◆ Saved entries:

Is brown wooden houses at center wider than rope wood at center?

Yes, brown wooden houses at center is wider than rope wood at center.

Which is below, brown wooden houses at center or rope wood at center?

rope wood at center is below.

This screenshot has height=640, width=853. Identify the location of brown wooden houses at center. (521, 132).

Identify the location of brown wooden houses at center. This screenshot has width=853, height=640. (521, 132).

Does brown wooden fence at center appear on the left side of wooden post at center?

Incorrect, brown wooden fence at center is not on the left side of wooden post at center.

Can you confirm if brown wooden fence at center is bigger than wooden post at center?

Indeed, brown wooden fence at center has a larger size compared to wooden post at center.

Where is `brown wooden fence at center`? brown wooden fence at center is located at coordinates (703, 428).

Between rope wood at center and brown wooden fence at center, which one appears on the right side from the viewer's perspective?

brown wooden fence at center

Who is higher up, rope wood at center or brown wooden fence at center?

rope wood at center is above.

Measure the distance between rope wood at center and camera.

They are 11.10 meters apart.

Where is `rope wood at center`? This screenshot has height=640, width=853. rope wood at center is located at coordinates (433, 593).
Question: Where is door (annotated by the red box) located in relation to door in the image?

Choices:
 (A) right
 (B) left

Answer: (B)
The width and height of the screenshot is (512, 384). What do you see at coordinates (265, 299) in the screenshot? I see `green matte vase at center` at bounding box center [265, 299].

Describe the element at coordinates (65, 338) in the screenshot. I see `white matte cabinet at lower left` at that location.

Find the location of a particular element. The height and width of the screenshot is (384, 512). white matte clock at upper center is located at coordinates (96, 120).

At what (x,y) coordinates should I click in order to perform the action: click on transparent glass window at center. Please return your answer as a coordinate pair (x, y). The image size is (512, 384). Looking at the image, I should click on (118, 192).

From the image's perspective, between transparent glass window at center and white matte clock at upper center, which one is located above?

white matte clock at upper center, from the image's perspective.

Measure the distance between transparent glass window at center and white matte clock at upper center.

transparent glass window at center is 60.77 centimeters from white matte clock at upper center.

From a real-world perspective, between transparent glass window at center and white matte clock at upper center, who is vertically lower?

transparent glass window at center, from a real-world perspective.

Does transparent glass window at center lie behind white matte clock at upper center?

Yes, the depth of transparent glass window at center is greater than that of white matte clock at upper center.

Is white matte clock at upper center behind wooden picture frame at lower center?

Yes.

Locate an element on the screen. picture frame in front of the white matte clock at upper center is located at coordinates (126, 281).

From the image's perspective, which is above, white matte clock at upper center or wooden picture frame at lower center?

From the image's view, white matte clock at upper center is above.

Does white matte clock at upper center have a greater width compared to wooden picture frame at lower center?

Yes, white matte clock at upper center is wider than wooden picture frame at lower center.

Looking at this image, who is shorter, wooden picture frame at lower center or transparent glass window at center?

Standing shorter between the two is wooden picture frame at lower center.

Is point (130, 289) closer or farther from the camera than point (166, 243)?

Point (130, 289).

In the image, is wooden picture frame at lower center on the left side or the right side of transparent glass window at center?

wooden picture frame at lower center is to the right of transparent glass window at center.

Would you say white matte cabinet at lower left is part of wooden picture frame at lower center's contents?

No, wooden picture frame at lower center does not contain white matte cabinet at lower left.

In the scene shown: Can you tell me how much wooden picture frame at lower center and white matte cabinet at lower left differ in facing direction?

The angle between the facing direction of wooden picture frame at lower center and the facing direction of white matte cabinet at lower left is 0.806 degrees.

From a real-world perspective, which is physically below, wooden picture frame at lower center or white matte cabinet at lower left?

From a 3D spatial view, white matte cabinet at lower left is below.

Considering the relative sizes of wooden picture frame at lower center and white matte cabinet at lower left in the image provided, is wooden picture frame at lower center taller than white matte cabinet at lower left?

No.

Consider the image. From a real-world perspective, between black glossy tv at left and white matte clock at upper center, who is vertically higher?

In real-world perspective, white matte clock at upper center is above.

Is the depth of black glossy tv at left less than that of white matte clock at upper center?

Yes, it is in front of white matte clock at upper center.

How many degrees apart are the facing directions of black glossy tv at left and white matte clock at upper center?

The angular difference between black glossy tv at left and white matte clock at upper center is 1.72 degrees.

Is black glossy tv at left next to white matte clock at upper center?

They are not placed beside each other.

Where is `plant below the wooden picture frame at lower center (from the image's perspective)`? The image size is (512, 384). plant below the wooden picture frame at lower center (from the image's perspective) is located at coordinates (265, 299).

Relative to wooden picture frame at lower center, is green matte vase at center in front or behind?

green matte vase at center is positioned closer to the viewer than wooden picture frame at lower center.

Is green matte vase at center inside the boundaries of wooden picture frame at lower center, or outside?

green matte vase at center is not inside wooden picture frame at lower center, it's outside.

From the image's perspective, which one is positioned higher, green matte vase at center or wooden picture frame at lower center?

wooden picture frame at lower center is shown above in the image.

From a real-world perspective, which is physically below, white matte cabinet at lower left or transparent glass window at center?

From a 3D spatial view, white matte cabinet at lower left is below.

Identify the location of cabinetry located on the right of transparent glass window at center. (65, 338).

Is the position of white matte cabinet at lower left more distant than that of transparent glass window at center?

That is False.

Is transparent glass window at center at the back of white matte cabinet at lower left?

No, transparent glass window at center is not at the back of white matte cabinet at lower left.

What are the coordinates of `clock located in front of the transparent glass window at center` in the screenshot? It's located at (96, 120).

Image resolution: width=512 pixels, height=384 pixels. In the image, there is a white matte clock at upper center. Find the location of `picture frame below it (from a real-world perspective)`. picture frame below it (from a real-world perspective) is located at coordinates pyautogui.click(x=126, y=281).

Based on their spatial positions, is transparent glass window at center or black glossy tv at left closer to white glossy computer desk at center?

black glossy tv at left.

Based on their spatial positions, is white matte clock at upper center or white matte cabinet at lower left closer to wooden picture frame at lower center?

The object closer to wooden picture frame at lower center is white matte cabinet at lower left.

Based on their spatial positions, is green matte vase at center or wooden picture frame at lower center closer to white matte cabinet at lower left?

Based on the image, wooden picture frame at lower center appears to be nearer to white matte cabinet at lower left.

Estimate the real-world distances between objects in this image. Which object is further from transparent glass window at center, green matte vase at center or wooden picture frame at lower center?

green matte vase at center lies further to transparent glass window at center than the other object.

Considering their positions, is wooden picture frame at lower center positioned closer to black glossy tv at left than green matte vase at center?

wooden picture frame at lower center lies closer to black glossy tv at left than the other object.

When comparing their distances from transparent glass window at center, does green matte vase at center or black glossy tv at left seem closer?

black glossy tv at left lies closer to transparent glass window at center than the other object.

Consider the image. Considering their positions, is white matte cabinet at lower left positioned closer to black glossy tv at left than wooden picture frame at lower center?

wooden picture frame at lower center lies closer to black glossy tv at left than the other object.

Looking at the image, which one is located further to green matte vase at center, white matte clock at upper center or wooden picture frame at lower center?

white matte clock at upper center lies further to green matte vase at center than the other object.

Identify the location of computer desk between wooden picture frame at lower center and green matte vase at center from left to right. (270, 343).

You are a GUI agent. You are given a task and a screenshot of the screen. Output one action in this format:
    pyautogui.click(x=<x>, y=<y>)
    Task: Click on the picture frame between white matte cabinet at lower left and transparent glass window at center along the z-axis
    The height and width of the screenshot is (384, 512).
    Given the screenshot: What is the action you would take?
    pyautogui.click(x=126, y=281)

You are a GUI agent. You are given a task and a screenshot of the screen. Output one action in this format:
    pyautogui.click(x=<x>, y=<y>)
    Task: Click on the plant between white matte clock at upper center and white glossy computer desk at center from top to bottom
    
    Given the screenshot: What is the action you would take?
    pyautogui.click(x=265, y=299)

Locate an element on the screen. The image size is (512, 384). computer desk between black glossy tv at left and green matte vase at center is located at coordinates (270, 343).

◆ Your assignment:
Change "rope wood" to "rope bridge" in the data from its first line through the line containing "Identify the location of brown wooden houses at center. This", both ends included. Give back those lines with nothing else altered.

◆ Output below:
Is brown wooden houses at center wider than rope bridge at center?

Yes, brown wooden houses at center is wider than rope bridge at center.

Which is below, brown wooden houses at center or rope bridge at center?

rope bridge at center is below.

This screenshot has height=640, width=853. Identify the location of brown wooden houses at center. (521, 132).

Identify the location of brown wooden houses at center. This screenshot has width=853, height=640. (521, 132).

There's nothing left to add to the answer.